_Source data_.
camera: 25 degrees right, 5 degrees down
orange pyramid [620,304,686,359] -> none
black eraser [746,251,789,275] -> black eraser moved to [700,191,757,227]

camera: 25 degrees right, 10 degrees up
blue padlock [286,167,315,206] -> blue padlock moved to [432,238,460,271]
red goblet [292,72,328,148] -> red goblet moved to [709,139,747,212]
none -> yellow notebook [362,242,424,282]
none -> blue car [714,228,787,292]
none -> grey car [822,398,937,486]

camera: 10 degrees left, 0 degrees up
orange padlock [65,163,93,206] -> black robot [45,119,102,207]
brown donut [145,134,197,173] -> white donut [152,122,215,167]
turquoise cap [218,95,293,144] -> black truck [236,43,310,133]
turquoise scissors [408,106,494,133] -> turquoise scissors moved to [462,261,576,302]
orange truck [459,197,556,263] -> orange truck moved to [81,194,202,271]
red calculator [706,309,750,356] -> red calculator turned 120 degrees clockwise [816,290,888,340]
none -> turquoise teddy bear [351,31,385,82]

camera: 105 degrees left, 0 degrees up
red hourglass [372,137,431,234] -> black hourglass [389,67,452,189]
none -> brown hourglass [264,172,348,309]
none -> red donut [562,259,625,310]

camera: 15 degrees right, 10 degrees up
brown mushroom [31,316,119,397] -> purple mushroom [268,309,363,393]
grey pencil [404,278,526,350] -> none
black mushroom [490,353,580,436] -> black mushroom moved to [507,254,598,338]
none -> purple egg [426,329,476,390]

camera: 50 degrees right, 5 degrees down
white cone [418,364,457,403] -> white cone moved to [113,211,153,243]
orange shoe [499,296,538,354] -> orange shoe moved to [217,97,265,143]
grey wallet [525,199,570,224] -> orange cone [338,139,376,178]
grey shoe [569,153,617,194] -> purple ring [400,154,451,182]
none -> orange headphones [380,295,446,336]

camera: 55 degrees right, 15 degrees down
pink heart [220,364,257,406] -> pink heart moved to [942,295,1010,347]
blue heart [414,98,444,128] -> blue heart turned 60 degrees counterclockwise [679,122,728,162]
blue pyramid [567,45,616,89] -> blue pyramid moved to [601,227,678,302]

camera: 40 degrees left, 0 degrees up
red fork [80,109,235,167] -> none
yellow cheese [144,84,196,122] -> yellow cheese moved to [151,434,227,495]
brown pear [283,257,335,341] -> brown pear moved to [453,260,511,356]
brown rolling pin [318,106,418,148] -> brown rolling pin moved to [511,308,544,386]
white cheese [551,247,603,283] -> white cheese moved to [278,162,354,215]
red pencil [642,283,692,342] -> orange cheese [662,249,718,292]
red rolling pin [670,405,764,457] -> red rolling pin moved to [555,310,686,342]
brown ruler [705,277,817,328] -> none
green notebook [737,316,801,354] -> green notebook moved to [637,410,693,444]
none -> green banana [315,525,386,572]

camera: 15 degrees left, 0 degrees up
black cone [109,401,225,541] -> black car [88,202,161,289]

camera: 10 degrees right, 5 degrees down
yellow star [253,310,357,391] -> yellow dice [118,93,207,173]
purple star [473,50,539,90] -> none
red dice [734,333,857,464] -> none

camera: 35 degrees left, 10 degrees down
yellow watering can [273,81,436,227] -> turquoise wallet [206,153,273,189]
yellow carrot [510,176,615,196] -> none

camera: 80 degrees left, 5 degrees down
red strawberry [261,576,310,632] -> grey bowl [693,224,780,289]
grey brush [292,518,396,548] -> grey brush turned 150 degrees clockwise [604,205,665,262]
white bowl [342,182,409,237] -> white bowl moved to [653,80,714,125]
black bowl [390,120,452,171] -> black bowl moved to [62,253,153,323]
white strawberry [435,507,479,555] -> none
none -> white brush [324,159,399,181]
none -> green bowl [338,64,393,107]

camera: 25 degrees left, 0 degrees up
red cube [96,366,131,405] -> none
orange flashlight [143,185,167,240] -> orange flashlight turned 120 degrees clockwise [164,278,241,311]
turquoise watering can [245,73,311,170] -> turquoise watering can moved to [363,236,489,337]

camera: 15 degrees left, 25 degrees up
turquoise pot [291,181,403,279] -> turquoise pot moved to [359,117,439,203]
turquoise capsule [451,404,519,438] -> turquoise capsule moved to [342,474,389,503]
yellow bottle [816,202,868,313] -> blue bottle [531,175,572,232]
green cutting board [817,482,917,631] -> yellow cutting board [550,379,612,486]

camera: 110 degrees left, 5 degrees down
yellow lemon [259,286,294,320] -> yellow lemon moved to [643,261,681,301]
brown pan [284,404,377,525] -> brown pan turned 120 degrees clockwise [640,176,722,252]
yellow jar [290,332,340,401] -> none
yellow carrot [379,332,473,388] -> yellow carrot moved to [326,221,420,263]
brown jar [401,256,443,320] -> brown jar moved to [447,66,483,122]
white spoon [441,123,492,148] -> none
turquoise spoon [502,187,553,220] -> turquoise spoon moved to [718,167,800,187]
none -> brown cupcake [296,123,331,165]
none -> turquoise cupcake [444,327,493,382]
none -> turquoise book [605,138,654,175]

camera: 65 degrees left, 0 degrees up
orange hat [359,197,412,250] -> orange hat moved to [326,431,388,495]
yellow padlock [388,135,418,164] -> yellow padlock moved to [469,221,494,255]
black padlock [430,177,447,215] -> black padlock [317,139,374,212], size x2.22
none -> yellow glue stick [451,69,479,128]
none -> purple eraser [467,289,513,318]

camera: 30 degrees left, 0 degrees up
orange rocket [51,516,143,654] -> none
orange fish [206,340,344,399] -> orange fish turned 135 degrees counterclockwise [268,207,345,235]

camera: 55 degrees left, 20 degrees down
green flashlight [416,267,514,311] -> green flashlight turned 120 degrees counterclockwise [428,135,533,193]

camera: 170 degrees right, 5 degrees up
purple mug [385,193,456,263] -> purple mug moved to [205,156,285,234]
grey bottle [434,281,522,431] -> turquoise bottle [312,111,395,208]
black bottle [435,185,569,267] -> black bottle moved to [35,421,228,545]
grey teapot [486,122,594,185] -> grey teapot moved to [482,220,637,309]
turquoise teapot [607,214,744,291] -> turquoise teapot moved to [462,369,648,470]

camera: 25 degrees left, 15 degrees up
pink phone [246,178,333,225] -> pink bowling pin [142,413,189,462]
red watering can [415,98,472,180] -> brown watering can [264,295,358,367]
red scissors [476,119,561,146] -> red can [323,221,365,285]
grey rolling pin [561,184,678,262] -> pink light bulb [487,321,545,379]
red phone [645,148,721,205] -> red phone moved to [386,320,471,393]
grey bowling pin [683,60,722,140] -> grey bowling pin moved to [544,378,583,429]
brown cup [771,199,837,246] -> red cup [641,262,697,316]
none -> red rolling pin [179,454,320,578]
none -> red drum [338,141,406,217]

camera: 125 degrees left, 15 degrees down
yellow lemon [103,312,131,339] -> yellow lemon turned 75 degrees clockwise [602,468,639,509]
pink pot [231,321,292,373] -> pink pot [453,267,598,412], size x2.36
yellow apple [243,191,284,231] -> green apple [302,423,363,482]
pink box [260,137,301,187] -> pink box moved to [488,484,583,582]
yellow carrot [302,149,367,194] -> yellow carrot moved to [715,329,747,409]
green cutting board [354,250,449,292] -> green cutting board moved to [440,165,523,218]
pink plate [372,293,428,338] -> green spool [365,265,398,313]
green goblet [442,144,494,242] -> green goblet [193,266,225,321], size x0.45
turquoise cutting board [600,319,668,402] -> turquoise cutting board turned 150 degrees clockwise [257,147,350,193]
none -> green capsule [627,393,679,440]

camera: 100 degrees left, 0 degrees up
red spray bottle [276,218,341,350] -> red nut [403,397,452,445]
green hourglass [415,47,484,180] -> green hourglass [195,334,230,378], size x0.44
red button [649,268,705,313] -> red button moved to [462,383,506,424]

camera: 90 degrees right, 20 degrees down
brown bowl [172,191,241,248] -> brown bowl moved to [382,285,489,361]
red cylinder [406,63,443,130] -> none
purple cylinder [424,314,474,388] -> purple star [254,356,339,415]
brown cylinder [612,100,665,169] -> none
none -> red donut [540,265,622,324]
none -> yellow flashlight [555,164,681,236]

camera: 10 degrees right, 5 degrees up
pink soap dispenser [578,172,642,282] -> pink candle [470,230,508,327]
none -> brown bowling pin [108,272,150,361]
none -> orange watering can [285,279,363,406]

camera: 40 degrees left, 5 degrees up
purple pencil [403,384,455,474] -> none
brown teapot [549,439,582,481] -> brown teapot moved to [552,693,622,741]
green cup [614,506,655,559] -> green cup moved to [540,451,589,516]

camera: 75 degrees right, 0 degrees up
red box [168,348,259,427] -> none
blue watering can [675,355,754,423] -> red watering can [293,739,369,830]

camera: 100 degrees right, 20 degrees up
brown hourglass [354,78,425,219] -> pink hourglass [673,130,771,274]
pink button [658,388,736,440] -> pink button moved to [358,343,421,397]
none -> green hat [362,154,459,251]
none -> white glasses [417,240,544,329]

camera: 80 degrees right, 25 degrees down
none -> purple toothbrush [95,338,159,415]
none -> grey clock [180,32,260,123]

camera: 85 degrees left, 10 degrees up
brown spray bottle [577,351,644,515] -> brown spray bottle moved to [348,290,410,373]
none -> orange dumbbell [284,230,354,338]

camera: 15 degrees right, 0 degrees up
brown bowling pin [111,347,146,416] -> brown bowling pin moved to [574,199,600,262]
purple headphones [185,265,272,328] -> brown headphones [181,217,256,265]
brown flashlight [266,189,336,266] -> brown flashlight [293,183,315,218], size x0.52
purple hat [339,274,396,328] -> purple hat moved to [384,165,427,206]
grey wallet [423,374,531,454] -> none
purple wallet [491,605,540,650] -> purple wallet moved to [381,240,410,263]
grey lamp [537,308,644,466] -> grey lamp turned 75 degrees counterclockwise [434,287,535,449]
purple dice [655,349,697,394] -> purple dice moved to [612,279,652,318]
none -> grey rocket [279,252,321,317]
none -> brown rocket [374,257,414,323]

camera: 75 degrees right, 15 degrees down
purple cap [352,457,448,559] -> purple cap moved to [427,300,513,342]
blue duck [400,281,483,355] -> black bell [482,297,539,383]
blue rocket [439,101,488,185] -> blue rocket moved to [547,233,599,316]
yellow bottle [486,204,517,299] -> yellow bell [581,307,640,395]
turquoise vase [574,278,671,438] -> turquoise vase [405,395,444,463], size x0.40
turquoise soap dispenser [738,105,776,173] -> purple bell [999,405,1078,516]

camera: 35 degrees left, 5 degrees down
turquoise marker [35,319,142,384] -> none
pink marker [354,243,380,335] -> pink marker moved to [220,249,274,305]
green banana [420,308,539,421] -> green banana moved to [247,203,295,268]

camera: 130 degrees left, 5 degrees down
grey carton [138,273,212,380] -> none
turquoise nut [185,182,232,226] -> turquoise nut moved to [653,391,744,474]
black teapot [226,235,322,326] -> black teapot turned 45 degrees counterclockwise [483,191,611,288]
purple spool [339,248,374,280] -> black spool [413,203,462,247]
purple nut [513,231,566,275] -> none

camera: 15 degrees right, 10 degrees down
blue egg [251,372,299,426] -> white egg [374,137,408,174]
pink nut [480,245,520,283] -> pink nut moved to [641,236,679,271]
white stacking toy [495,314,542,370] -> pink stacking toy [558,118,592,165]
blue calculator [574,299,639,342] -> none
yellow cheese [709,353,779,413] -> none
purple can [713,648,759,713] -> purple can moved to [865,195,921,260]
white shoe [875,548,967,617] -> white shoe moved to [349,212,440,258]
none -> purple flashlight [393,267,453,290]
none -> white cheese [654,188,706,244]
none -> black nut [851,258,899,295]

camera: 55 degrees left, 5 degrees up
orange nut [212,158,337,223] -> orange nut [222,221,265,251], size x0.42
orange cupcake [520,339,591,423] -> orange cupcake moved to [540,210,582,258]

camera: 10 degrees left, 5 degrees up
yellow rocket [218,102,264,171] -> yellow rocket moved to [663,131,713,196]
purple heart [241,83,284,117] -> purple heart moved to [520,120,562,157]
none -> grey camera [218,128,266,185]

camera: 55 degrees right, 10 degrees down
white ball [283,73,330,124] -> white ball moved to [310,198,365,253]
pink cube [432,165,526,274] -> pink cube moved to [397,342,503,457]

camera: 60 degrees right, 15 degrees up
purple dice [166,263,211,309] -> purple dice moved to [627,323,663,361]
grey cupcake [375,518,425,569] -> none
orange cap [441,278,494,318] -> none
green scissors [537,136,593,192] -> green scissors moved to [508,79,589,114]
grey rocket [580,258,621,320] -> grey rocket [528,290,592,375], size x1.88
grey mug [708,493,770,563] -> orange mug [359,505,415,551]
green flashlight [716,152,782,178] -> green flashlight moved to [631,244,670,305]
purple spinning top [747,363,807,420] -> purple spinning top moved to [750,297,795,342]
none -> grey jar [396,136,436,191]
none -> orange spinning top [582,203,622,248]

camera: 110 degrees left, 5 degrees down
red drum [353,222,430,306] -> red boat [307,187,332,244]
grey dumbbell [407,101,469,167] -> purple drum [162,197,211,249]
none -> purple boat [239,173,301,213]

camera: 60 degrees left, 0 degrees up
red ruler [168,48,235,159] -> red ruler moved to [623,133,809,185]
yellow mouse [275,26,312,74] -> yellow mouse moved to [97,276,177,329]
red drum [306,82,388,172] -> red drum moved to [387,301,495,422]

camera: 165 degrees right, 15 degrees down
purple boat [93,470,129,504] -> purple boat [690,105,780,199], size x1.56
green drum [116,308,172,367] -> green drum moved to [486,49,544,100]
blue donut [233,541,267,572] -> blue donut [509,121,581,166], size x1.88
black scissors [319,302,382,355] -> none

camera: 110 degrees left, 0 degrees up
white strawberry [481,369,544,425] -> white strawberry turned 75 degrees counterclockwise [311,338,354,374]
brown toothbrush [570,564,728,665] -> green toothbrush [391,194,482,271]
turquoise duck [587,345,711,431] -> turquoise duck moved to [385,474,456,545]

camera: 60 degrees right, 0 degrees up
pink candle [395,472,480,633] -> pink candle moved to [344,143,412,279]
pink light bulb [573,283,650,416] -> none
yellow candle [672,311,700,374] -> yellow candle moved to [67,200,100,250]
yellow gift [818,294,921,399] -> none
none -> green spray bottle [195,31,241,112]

_Exercise instructions_. Scan the listing above for the line that has "purple headphones [185,265,272,328]", then copy exactly from that line through the line that has "blue calculator [574,299,639,342] -> none".

_Response_.
purple headphones [185,265,272,328] -> brown headphones [181,217,256,265]
brown flashlight [266,189,336,266] -> brown flashlight [293,183,315,218], size x0.52
purple hat [339,274,396,328] -> purple hat moved to [384,165,427,206]
grey wallet [423,374,531,454] -> none
purple wallet [491,605,540,650] -> purple wallet moved to [381,240,410,263]
grey lamp [537,308,644,466] -> grey lamp turned 75 degrees counterclockwise [434,287,535,449]
purple dice [655,349,697,394] -> purple dice moved to [612,279,652,318]
none -> grey rocket [279,252,321,317]
none -> brown rocket [374,257,414,323]

camera: 75 degrees right, 15 degrees down
purple cap [352,457,448,559] -> purple cap moved to [427,300,513,342]
blue duck [400,281,483,355] -> black bell [482,297,539,383]
blue rocket [439,101,488,185] -> blue rocket moved to [547,233,599,316]
yellow bottle [486,204,517,299] -> yellow bell [581,307,640,395]
turquoise vase [574,278,671,438] -> turquoise vase [405,395,444,463], size x0.40
turquoise soap dispenser [738,105,776,173] -> purple bell [999,405,1078,516]

camera: 35 degrees left, 5 degrees down
turquoise marker [35,319,142,384] -> none
pink marker [354,243,380,335] -> pink marker moved to [220,249,274,305]
green banana [420,308,539,421] -> green banana moved to [247,203,295,268]

camera: 130 degrees left, 5 degrees down
grey carton [138,273,212,380] -> none
turquoise nut [185,182,232,226] -> turquoise nut moved to [653,391,744,474]
black teapot [226,235,322,326] -> black teapot turned 45 degrees counterclockwise [483,191,611,288]
purple spool [339,248,374,280] -> black spool [413,203,462,247]
purple nut [513,231,566,275] -> none

camera: 15 degrees right, 10 degrees down
blue egg [251,372,299,426] -> white egg [374,137,408,174]
pink nut [480,245,520,283] -> pink nut moved to [641,236,679,271]
white stacking toy [495,314,542,370] -> pink stacking toy [558,118,592,165]
blue calculator [574,299,639,342] -> none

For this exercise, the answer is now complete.